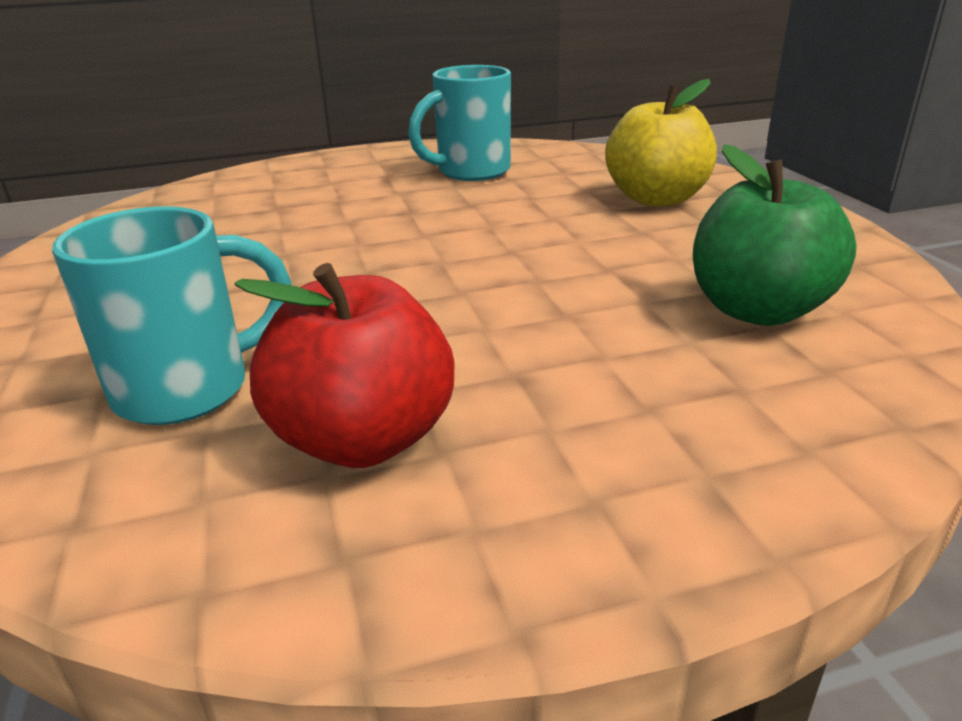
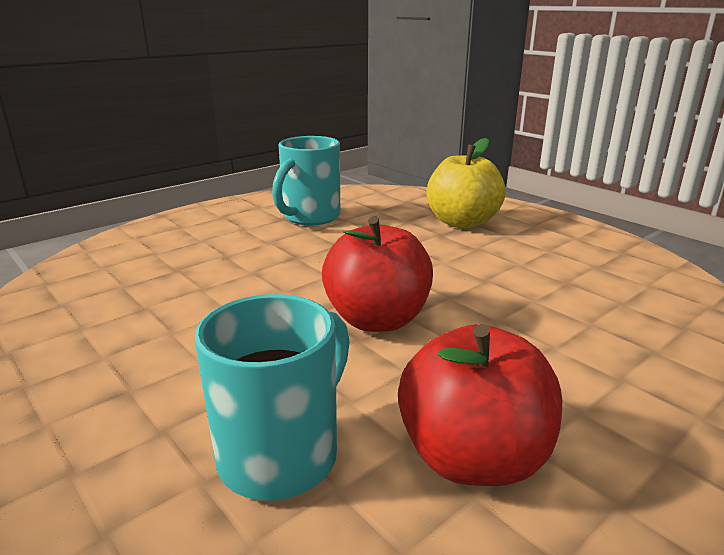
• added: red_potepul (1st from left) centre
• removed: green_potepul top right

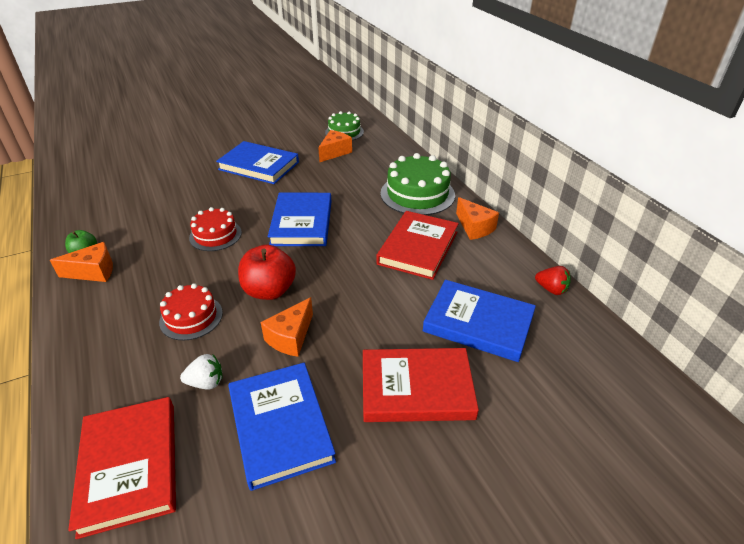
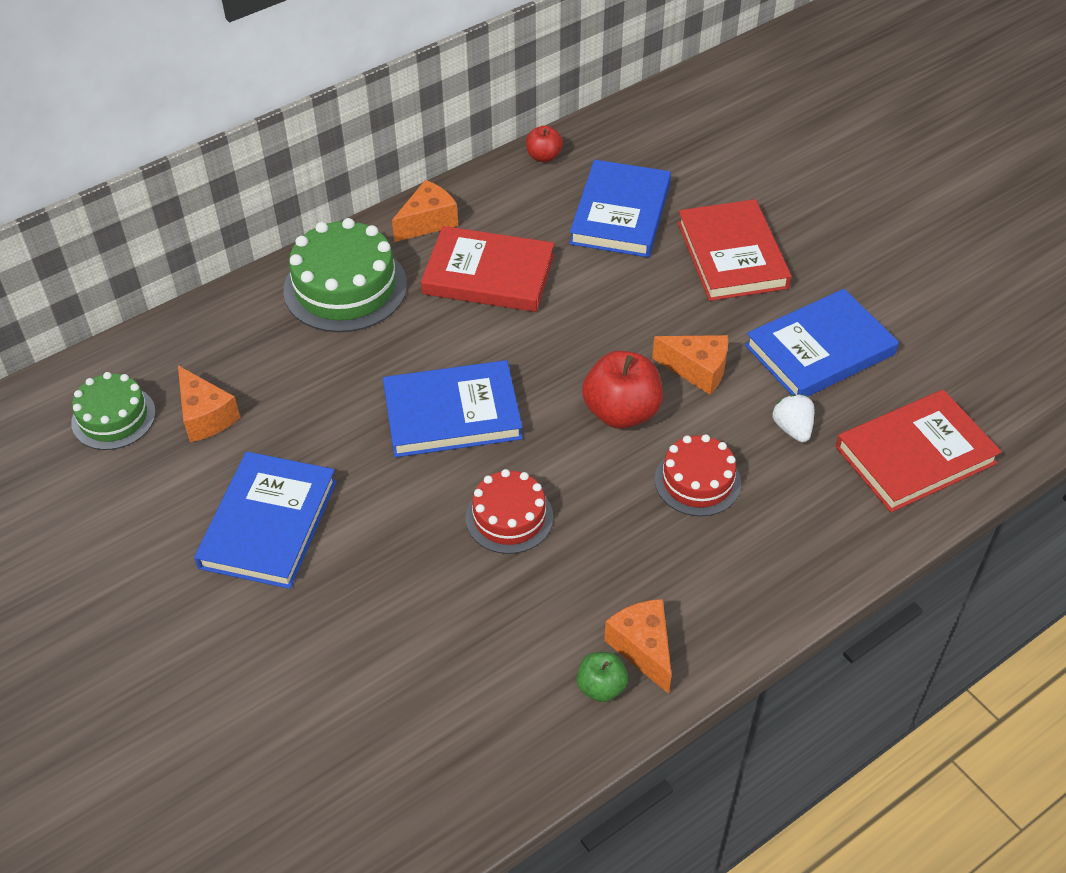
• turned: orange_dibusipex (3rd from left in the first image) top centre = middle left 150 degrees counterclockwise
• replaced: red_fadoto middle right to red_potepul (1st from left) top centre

*****

Restate the whole listing word for word. Omit the pictures.

• added: red_potepul (1st from left) centre
• removed: green_potepul top right

• turned: orange_dibusipex (3rd from left in the first image) top centre = middle left 150 degrees counterclockwise
• replaced: red_fadoto middle right to red_potepul (1st from left) top centre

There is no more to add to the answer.